═══ Provided information

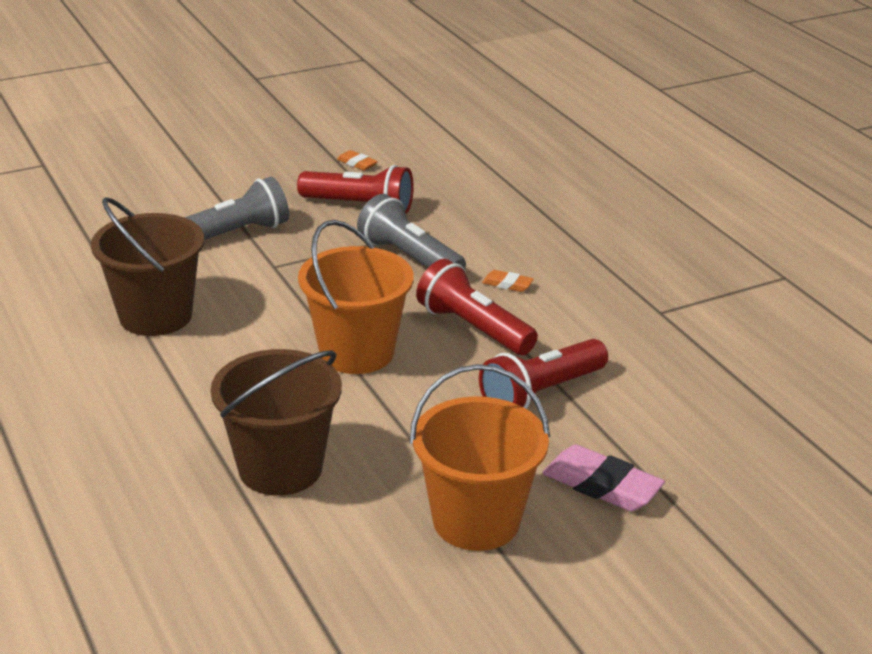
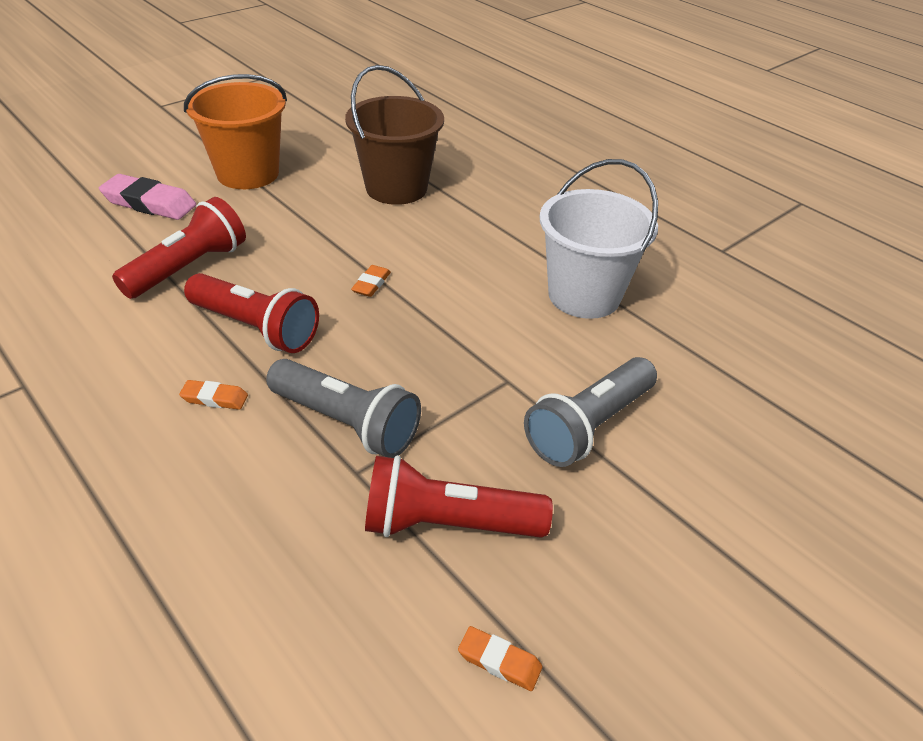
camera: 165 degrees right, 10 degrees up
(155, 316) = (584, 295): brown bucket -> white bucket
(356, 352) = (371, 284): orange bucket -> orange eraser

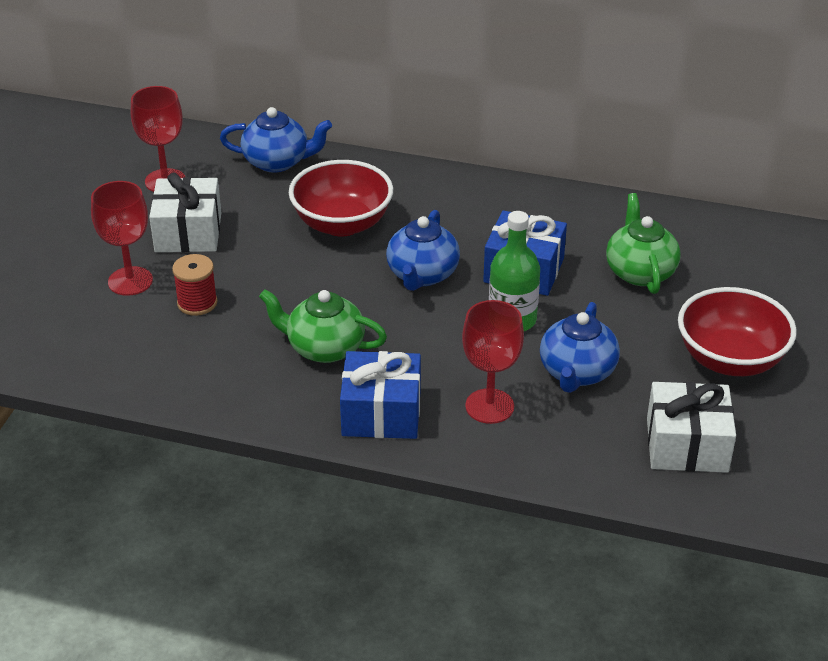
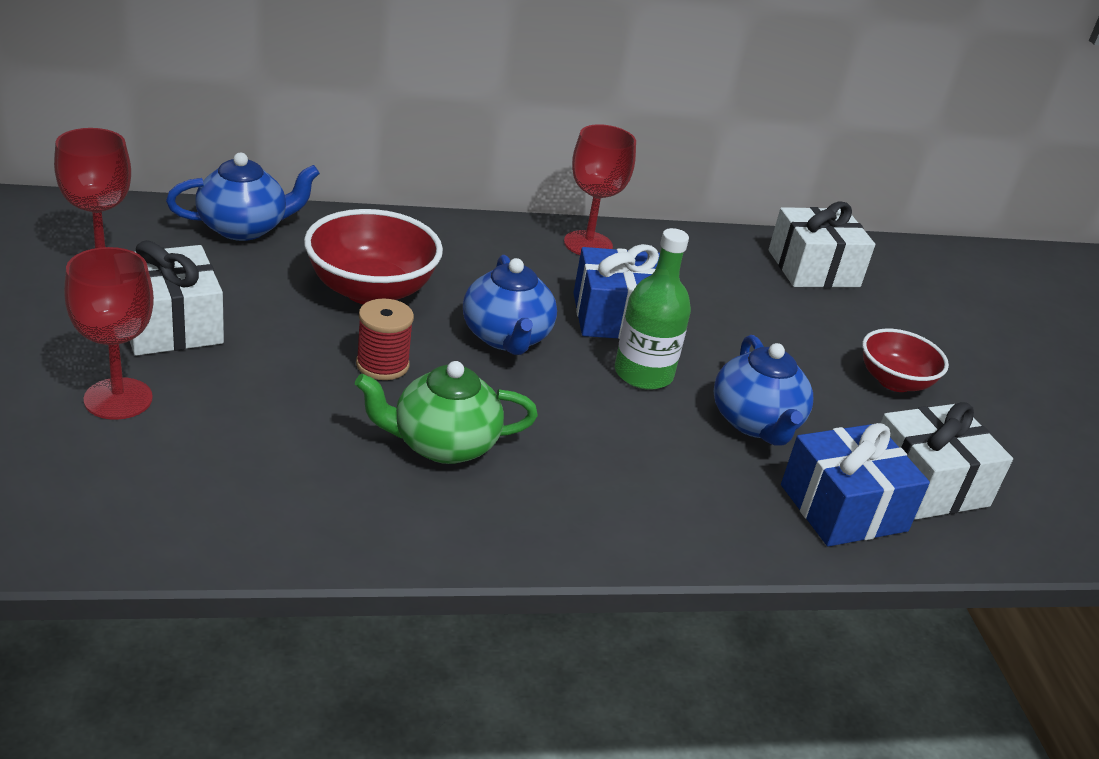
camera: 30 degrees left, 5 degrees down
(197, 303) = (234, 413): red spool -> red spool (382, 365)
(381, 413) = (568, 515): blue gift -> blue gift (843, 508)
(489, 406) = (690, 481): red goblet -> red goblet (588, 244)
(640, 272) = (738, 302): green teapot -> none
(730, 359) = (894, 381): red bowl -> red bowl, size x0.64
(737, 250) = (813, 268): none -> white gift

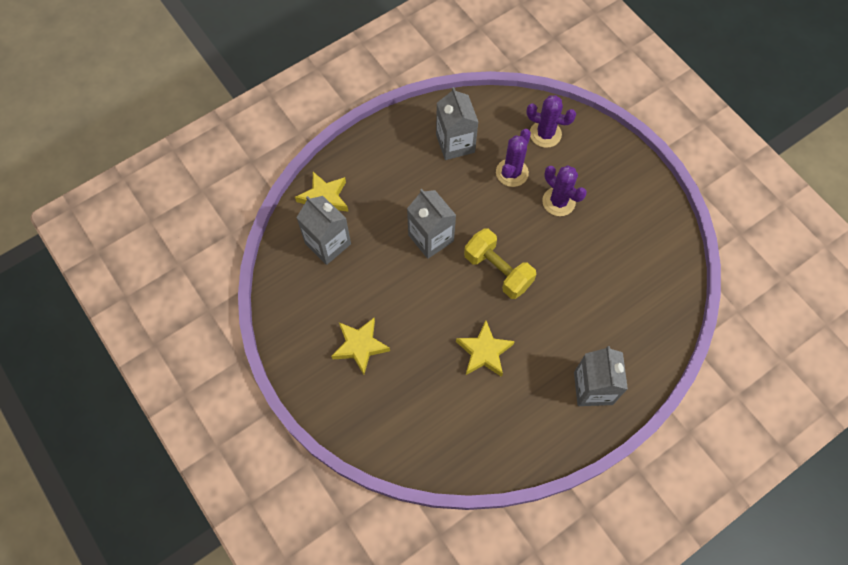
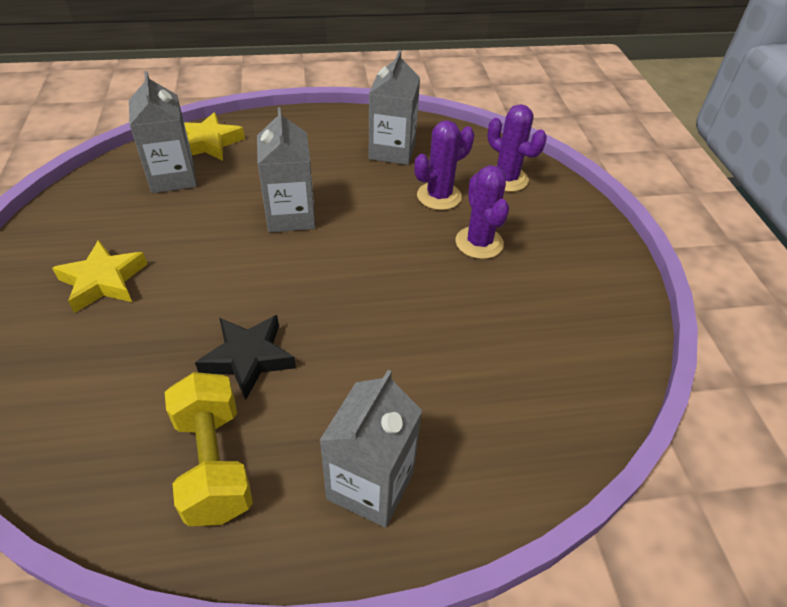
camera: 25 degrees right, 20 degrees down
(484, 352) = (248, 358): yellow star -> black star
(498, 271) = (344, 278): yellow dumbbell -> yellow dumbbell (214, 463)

══════
═══ Provided information

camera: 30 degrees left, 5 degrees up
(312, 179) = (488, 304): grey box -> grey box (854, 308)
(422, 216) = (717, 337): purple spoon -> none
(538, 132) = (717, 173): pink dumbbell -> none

══════
═══ Provided information

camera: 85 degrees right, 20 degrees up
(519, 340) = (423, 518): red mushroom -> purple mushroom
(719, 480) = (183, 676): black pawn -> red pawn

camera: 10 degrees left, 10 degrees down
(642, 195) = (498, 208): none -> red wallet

══════

Directions: Only the lines starting at the one with "(730, 359) = (894, 381): red" and ending at the one with "(498, 271) = (344, 278): yellow" should be printed, each exactly as it appears in the material above; the pictures are to be omitted.

Completed exercise:
(730, 359) = (894, 381): red bowl -> red bowl, size x0.64
(737, 250) = (813, 268): none -> white gift

camera: 25 degrees right, 20 degrees down
(484, 352) = (248, 358): yellow star -> black star
(498, 271) = (344, 278): yellow dumbbell -> yellow dumbbell (214, 463)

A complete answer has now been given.